DATA EXTRACTS:
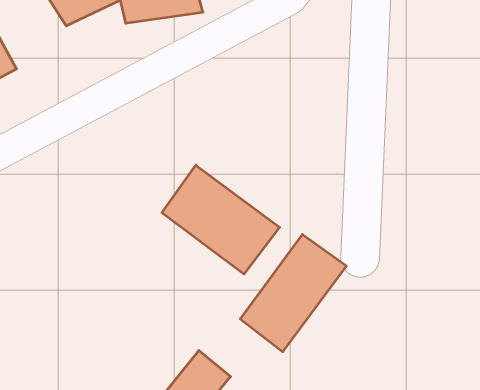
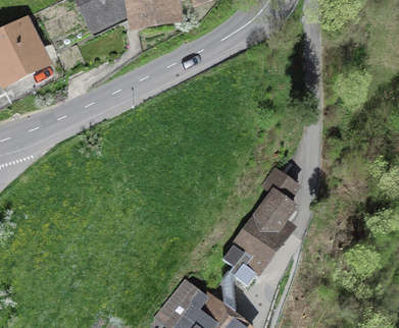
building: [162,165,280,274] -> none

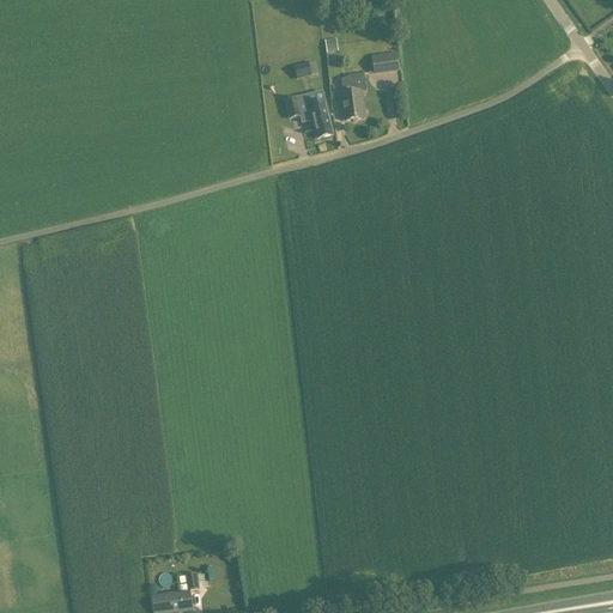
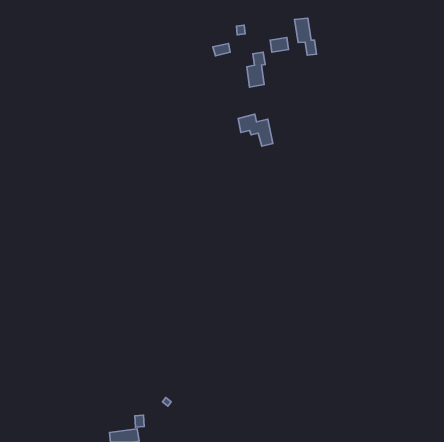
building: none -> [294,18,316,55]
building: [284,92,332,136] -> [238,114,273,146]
...
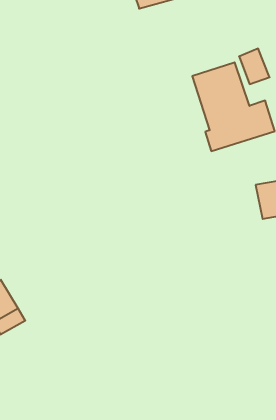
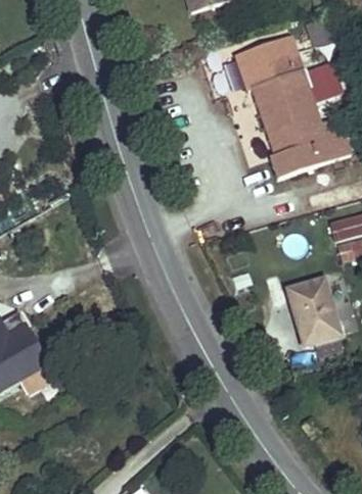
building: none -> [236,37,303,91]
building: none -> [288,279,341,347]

YOUR TASK:
Nothing but the lines holding the word "none" should be returned from the listing above.

SOLUTION FOR THIS PROBLEM:
building: [162,165,280,274] -> none
building: none -> [294,18,316,55]
building: none -> [236,37,303,91]
building: none -> [288,279,341,347]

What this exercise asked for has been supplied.